Top of Data under study
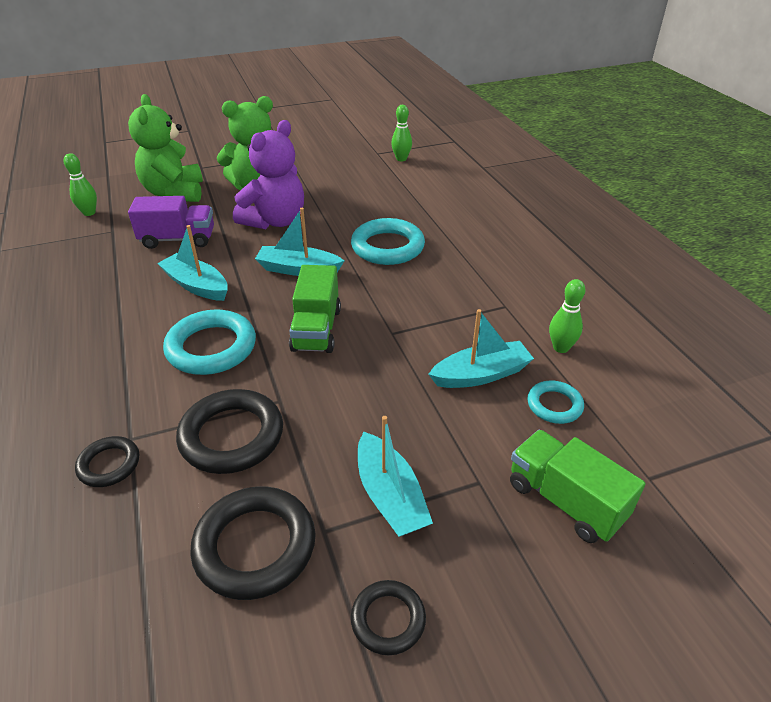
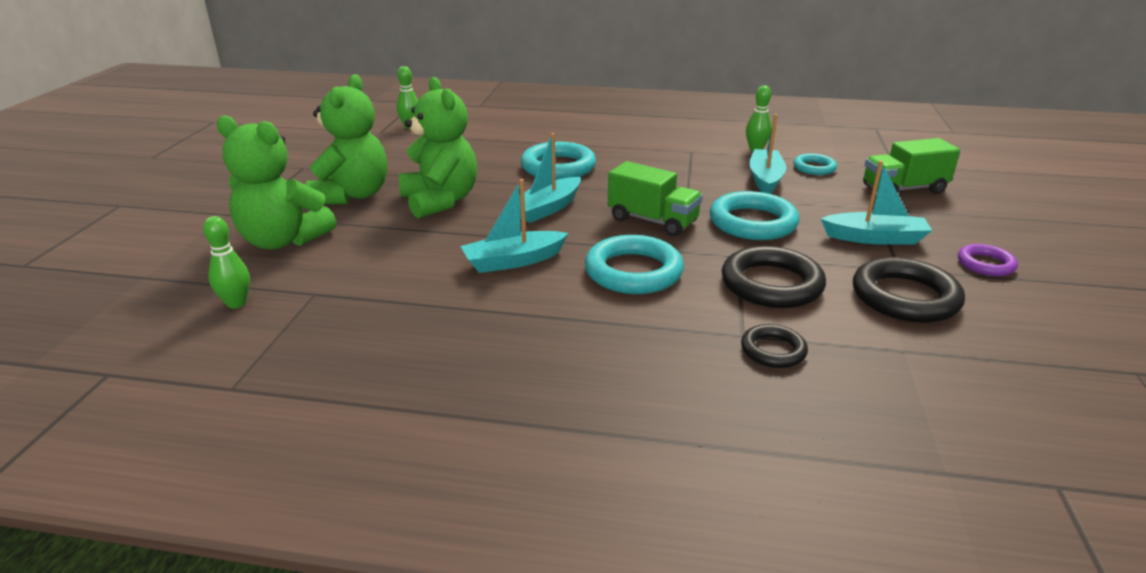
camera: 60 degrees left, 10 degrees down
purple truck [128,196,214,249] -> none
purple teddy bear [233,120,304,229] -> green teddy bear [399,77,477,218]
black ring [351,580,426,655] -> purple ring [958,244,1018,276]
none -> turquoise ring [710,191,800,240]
Bottom of Data under study
Top of Data under study
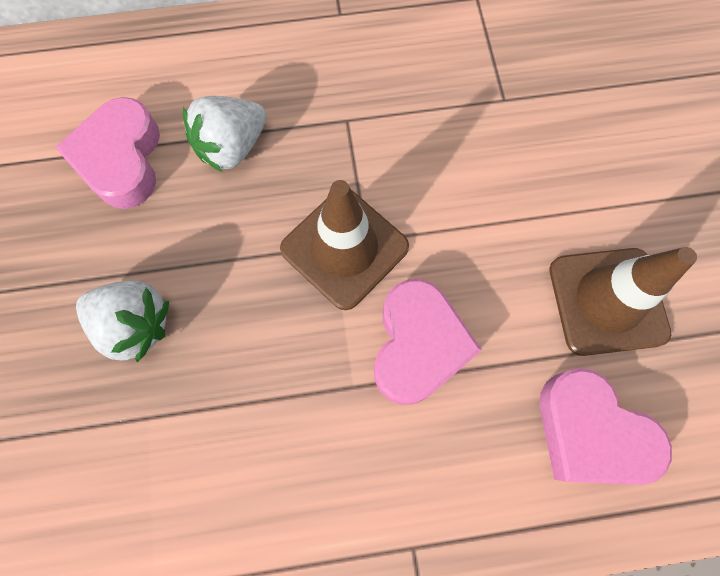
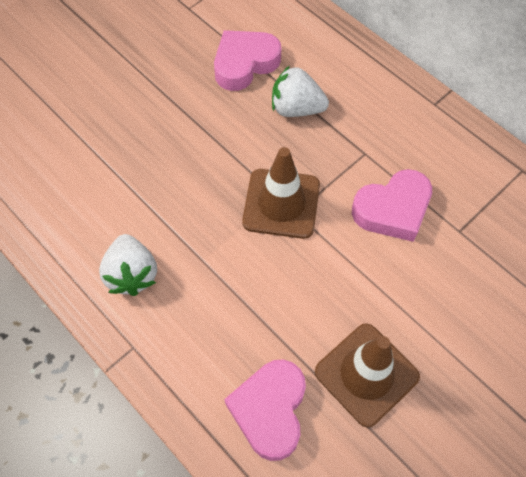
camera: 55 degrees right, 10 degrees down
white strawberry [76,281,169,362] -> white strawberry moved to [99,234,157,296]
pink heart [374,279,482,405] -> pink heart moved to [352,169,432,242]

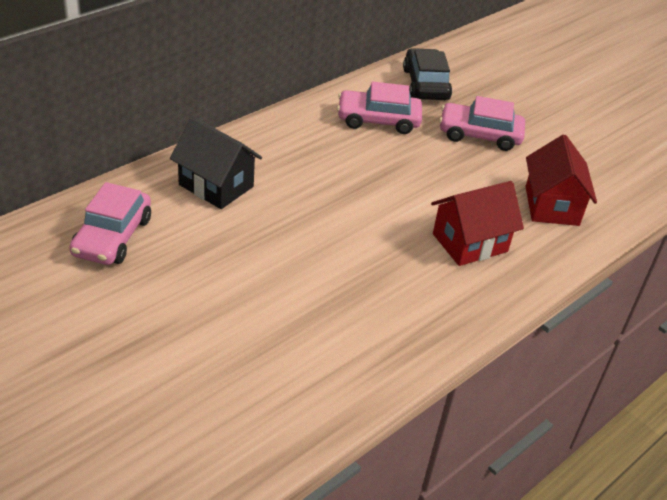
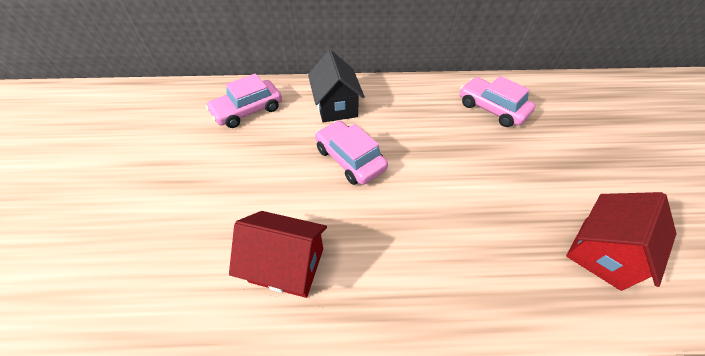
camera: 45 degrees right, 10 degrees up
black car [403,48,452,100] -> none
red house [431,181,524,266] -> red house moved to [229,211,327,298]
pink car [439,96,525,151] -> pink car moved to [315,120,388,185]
Bottom of Data under study
* Task brief *
Using the data above, print only the lines starting at the one with "camera: 55 degrees right, 10 degrees down" and ending at the one with "pink car [439,96,525,151]", exactly as they stand, minus the pictures.

* Answer space *
camera: 55 degrees right, 10 degrees down
white strawberry [76,281,169,362] -> white strawberry moved to [99,234,157,296]
pink heart [374,279,482,405] -> pink heart moved to [352,169,432,242]

camera: 45 degrees right, 10 degrees up
black car [403,48,452,100] -> none
red house [431,181,524,266] -> red house moved to [229,211,327,298]
pink car [439,96,525,151] -> pink car moved to [315,120,388,185]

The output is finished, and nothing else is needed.